■ **WHAT YOU SHOULD DO**
Count how many lines of the material hold "cone". Respond with that number alone.
◆ ◆ ◆ ◆ ◆
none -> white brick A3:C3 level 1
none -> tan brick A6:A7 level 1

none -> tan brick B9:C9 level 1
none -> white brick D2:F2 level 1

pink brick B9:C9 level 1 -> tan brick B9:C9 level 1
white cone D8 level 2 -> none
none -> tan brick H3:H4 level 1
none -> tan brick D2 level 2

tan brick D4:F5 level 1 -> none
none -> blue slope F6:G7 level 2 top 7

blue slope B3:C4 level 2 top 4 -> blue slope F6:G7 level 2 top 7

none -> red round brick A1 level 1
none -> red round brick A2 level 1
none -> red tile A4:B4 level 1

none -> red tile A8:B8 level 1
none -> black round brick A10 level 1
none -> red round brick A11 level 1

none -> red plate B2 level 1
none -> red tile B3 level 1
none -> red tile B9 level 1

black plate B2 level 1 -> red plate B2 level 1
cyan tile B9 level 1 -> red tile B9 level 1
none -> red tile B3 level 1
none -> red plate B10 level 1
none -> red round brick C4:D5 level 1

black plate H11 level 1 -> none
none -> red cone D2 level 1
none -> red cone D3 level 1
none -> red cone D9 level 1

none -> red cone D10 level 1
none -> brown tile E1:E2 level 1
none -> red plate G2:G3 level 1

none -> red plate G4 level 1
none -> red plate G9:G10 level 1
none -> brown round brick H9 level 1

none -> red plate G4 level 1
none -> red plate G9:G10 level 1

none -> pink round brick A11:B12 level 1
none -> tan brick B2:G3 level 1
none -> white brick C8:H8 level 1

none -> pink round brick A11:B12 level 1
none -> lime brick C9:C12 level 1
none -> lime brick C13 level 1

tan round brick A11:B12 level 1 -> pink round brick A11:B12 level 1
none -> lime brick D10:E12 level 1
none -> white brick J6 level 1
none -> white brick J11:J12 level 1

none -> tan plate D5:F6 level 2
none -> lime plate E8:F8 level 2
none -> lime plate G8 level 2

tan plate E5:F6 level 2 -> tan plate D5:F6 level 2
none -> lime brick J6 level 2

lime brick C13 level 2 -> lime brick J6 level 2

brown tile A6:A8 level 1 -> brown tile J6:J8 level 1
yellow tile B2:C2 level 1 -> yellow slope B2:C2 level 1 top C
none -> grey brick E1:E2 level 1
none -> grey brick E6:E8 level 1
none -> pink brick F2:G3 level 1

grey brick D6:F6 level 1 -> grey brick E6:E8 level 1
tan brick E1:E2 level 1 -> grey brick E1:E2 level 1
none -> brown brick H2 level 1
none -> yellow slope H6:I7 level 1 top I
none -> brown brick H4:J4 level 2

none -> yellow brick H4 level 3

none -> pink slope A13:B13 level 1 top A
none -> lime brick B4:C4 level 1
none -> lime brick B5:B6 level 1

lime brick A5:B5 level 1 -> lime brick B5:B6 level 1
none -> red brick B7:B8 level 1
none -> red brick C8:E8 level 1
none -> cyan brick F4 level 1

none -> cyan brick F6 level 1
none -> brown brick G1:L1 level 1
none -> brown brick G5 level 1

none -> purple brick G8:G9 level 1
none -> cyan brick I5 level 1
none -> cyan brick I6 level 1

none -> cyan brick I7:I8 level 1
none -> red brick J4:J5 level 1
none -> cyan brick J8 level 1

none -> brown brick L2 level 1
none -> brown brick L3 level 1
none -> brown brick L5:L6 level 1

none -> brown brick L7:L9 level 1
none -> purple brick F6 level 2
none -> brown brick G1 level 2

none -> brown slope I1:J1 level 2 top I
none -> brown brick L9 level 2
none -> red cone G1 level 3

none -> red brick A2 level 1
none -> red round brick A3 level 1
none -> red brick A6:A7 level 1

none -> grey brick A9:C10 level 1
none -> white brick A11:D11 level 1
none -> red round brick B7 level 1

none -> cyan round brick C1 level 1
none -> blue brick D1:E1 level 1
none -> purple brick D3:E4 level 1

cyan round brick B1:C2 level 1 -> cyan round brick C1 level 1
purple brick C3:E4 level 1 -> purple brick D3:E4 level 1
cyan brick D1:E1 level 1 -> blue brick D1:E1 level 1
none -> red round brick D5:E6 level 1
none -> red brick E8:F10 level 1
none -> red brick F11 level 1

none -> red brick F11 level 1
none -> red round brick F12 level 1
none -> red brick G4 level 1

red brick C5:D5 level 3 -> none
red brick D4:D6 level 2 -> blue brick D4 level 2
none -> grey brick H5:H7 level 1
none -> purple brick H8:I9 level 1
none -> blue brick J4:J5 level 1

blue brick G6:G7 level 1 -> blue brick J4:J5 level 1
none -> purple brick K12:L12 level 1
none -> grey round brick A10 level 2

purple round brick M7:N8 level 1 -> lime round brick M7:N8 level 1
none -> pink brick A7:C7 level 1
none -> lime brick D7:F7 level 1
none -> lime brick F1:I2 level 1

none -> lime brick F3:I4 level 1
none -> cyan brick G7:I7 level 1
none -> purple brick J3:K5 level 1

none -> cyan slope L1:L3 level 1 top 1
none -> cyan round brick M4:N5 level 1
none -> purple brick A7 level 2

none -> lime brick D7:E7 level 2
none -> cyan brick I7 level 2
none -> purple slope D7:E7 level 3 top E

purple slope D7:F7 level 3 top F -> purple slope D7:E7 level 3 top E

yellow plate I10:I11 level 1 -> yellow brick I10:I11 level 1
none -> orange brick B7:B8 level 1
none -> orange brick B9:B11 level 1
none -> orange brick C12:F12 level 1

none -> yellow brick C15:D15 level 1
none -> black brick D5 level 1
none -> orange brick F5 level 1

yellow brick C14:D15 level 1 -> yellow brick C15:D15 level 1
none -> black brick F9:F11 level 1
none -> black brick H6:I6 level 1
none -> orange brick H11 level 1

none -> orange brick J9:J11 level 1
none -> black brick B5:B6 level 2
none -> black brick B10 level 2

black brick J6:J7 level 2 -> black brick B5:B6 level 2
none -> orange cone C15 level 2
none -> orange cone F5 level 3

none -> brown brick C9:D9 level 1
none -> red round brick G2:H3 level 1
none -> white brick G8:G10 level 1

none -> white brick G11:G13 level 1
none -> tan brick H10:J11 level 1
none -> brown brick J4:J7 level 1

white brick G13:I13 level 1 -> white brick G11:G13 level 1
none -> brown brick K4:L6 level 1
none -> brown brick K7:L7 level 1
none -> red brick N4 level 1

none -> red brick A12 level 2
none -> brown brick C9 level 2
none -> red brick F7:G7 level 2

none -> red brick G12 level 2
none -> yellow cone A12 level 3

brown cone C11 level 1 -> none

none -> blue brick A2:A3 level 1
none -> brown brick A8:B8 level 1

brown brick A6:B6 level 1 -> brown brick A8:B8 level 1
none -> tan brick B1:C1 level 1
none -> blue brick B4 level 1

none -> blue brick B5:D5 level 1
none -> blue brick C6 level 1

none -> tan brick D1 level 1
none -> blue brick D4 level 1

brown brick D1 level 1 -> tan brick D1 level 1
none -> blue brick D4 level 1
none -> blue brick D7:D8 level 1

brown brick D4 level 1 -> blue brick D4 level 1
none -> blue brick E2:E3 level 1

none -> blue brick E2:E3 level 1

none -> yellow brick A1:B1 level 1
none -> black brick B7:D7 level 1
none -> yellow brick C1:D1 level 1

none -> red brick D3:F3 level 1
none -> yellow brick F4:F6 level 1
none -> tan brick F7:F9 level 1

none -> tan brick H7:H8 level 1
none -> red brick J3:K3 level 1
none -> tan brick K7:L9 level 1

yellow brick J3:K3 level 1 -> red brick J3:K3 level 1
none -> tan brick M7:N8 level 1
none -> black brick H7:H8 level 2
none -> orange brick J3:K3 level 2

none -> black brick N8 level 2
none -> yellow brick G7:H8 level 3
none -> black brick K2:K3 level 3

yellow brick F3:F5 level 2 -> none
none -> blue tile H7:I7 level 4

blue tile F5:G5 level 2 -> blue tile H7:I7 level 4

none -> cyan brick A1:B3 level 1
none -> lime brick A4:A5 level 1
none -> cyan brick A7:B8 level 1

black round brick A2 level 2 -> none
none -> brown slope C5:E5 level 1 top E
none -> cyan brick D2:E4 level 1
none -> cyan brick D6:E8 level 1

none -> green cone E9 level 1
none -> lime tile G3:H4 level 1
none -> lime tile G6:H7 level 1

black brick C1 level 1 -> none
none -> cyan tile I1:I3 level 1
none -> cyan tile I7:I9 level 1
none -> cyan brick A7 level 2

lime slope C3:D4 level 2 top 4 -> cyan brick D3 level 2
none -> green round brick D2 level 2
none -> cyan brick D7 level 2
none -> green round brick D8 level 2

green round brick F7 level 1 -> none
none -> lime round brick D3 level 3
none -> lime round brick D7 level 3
◆ ◆ ◆ ◆ ◆
■ **TASK RESULT**
11